Your objective:
When you reach the line with "C16: none -> 33nF (GND, STG)" in the listing below, transcribe it and each line after it up to and including the line with "J1 pin 2: GND -> VBAT", exactly and with nothing else.

··· Provided records ···

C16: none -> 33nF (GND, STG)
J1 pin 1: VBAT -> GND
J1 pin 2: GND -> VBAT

···
··· Provided records ···

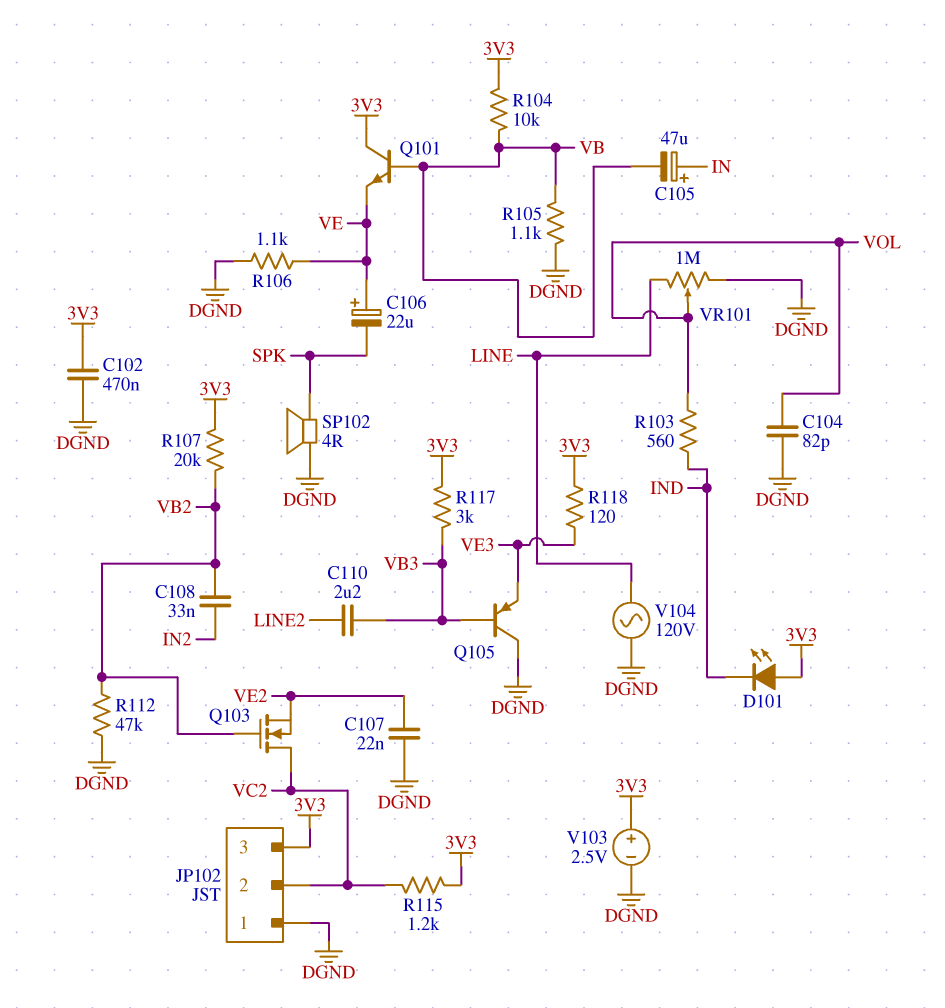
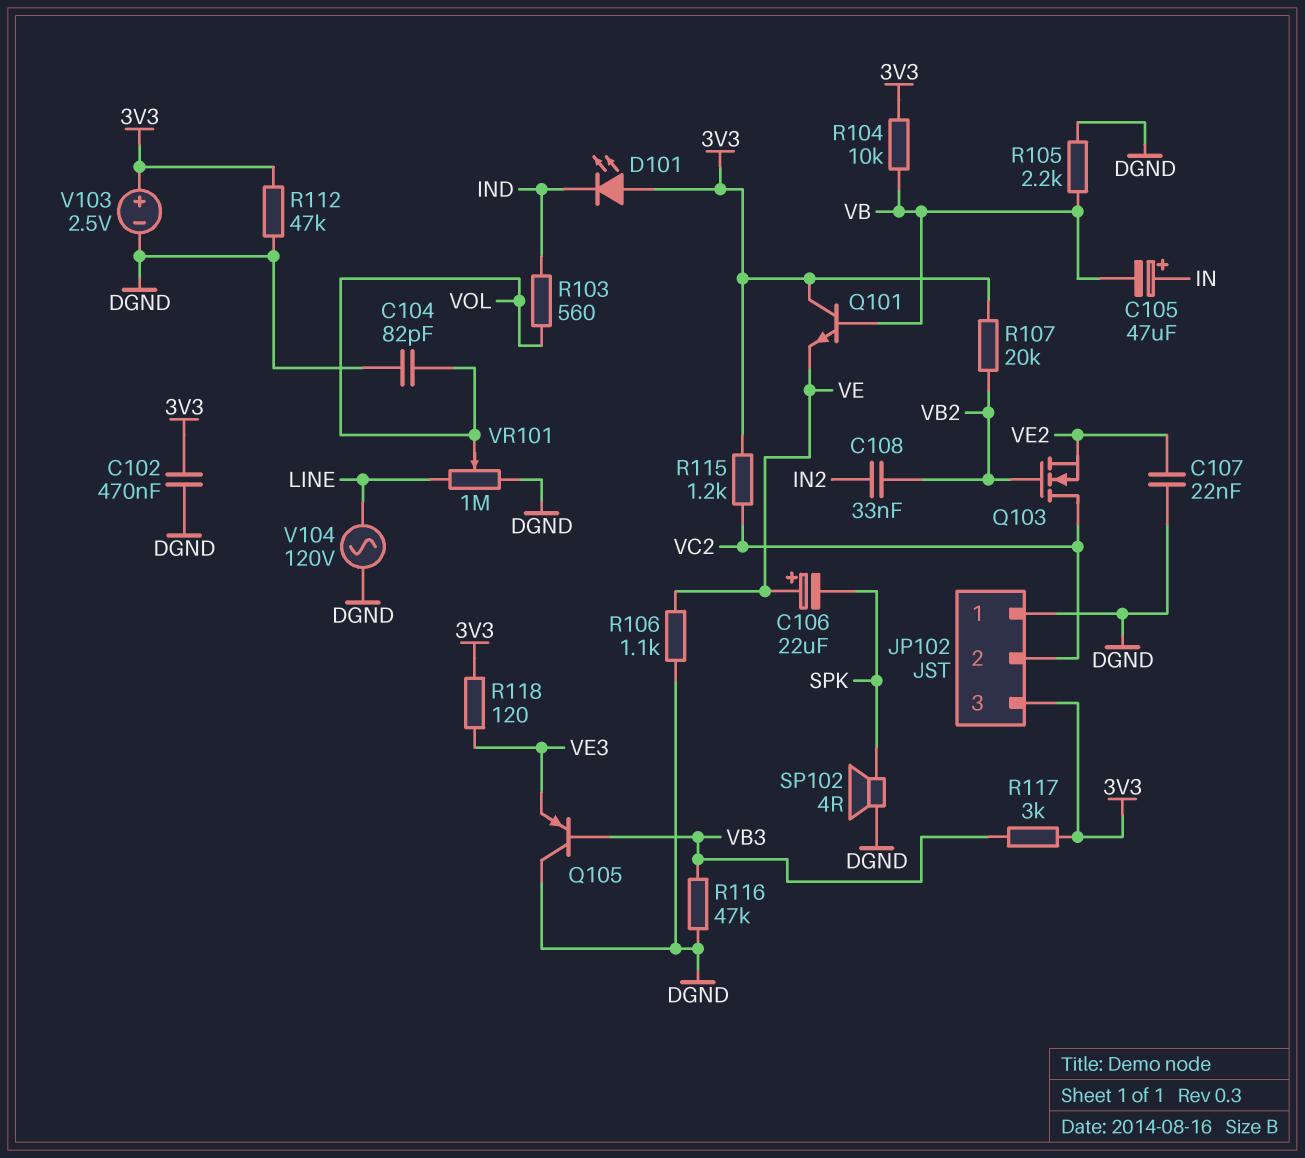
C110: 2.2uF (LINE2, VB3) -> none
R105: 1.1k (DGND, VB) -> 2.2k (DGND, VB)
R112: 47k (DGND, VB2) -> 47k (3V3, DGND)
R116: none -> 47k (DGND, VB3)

···

Response area:
C16: none -> 33nF (GND, STG)
J1 pin 1: VBAT -> GND
J1 pin 2: GND -> VBAT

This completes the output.